Coordinate-based object records:
== Segment start ==
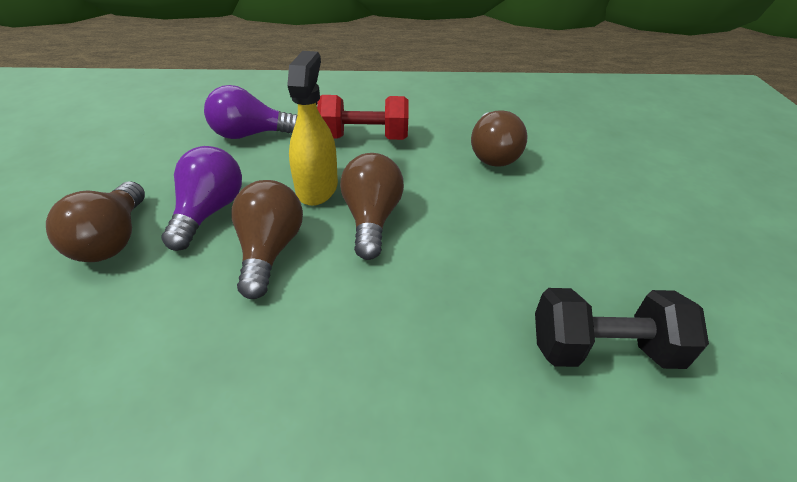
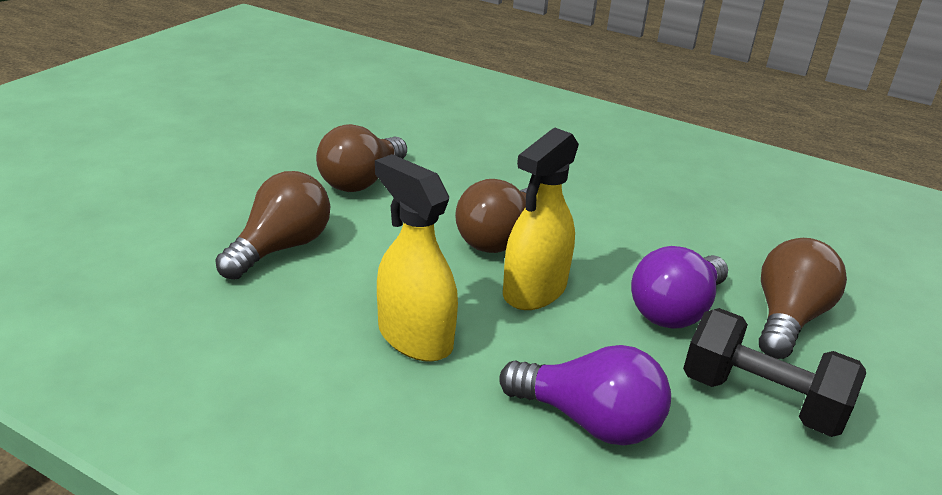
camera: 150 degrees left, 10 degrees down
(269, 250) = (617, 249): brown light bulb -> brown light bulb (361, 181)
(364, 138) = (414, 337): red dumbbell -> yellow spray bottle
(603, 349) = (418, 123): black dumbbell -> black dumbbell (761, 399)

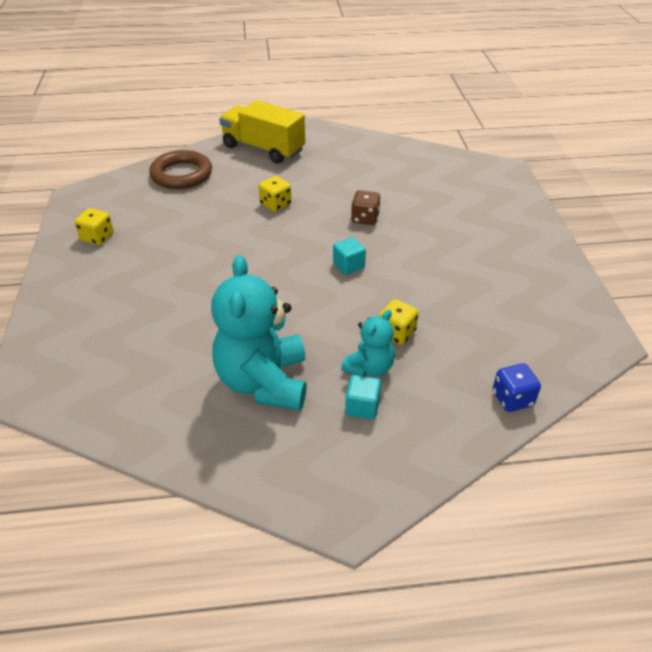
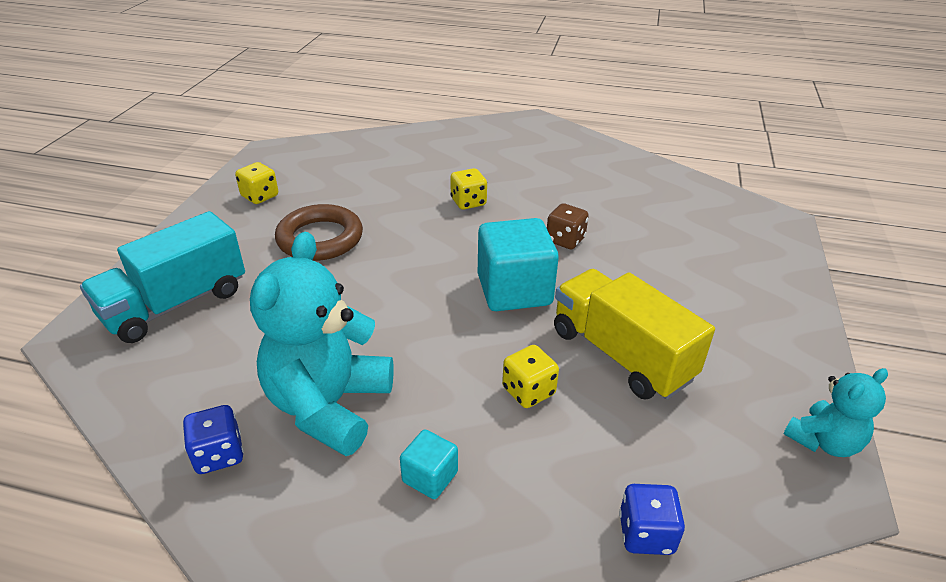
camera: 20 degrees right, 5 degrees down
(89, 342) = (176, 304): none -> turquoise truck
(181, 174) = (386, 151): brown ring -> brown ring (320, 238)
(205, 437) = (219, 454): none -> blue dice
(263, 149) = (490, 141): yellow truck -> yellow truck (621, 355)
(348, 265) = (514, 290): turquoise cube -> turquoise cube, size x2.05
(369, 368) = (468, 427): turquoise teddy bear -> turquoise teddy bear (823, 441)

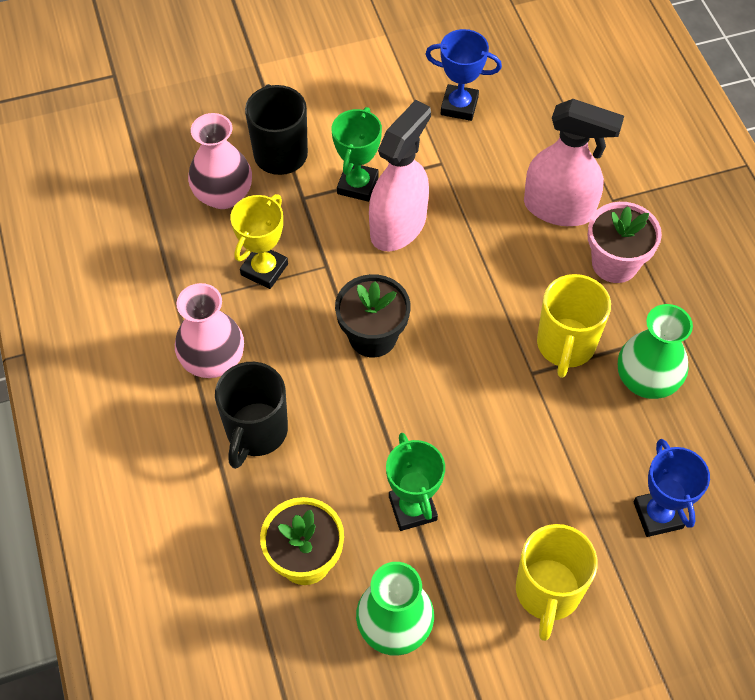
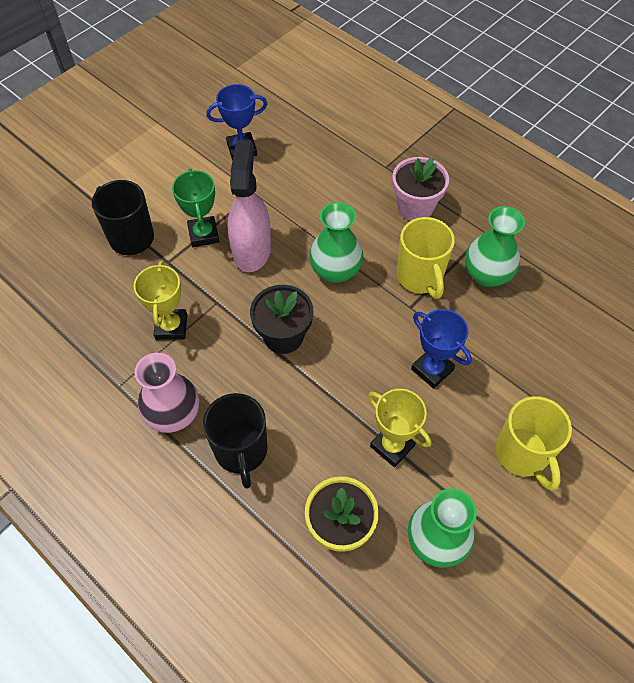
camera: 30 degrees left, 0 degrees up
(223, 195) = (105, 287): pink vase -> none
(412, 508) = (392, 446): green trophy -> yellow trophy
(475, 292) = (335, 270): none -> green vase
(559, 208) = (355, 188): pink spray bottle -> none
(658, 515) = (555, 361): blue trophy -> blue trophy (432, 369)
== Segment end ==
TASK TO CARRY OUT: Retype only the lines from the one with "(369, 368) = (468, 427): turquoise" through the final line of the entries, please, and keep the pictures out.

COMPLETED EXERCISE:
(369, 368) = (468, 427): turquoise teddy bear -> turquoise teddy bear (823, 441)

camera: 30 degrees left, 0 degrees up
(223, 195) = (105, 287): pink vase -> none
(412, 508) = (392, 446): green trophy -> yellow trophy
(475, 292) = (335, 270): none -> green vase
(559, 208) = (355, 188): pink spray bottle -> none
(658, 515) = (555, 361): blue trophy -> blue trophy (432, 369)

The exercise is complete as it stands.